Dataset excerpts
______

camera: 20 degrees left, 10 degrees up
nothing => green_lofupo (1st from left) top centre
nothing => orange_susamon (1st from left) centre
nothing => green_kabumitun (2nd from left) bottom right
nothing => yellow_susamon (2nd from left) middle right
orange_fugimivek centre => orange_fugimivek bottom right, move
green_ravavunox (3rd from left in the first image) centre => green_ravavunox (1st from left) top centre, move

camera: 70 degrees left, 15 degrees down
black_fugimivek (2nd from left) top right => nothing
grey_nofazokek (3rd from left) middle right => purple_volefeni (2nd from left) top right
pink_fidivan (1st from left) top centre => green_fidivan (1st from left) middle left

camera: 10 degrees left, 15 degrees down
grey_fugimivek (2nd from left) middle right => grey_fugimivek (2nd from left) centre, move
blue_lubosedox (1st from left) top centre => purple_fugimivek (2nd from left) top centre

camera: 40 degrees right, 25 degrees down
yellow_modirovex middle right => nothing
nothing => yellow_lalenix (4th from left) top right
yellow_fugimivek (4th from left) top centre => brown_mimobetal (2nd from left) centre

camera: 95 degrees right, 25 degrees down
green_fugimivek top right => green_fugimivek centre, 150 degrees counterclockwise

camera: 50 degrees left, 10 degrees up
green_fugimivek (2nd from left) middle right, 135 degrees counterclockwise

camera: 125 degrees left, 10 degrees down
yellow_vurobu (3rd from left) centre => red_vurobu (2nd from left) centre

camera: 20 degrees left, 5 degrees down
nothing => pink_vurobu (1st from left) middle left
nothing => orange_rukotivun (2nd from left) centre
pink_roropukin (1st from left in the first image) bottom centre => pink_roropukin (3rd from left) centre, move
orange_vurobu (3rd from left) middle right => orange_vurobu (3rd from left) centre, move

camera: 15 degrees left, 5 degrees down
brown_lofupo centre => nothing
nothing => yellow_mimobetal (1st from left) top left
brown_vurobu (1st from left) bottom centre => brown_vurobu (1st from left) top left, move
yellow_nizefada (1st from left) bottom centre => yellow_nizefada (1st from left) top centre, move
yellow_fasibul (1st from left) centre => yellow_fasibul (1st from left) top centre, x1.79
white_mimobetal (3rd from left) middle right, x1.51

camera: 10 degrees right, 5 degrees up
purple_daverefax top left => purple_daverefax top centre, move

______

WHAT YOU ARE ASKED TO DO: Please print all the data again exactly as given.

ANSWER SECTION:
camera: 20 degrees left, 10 degrees up
nothing => green_lofupo (1st from left) top centre
nothing => orange_susamon (1st from left) centre
nothing => green_kabumitun (2nd from left) bottom right
nothing => yellow_susamon (2nd from left) middle right
orange_fugimivek centre => orange_fugimivek bottom right, move
green_ravavunox (3rd from left in the first image) centre => green_ravavunox (1st from left) top centre, move

camera: 70 degrees left, 15 degrees down
black_fugimivek (2nd from left) top right => nothing
grey_nofazokek (3rd from left) middle right => purple_volefeni (2nd from left) top right
pink_fidivan (1st from left) top centre => green_fidivan (1st from left) middle left

camera: 10 degrees left, 15 degrees down
grey_fugimivek (2nd from left) middle right => grey_fugimivek (2nd from left) centre, move
blue_lubosedox (1st from left) top centre => purple_fugimivek (2nd from left) top centre

camera: 40 degrees right, 25 degrees down
yellow_modirovex middle right => nothing
nothing => yellow_lalenix (4th from left) top right
yellow_fugimivek (4th from left) top centre => brown_mimobetal (2nd from left) centre

camera: 95 degrees right, 25 degrees down
green_fugimivek top right => green_fugimivek centre, 150 degrees counterclockwise

camera: 50 degrees left, 10 degrees up
green_fugimivek (2nd from left) middle right, 135 degrees counterclockwise

camera: 125 degrees left, 10 degrees down
yellow_vurobu (3rd from left) centre => red_vurobu (2nd from left) centre

camera: 20 degrees left, 5 degrees down
nothing => pink_vurobu (1st from left) middle left
nothing => orange_rukotivun (2nd from left) centre
pink_roropukin (1st from left in the first image) bottom centre => pink_roropukin (3rd from left) centre, move
orange_vurobu (3rd from left) middle right => orange_vurobu (3rd from left) centre, move

camera: 15 degrees left, 5 degrees down
brown_lofupo centre => nothing
nothing => yellow_mimobetal (1st from left) top left
brown_vurobu (1st from left) bottom centre => brown_vurobu (1st from left) top left, move
yellow_nizefada (1st from left) bottom centre => yellow_nizefada (1st from left) top centre, move
yellow_fasibul (1st from left) centre => yellow_fasibul (1st from left) top centre, x1.79
white_mimobetal (3rd from left) middle right, x1.51

camera: 10 degrees right, 5 degrees up
purple_daverefax top left => purple_daverefax top centre, move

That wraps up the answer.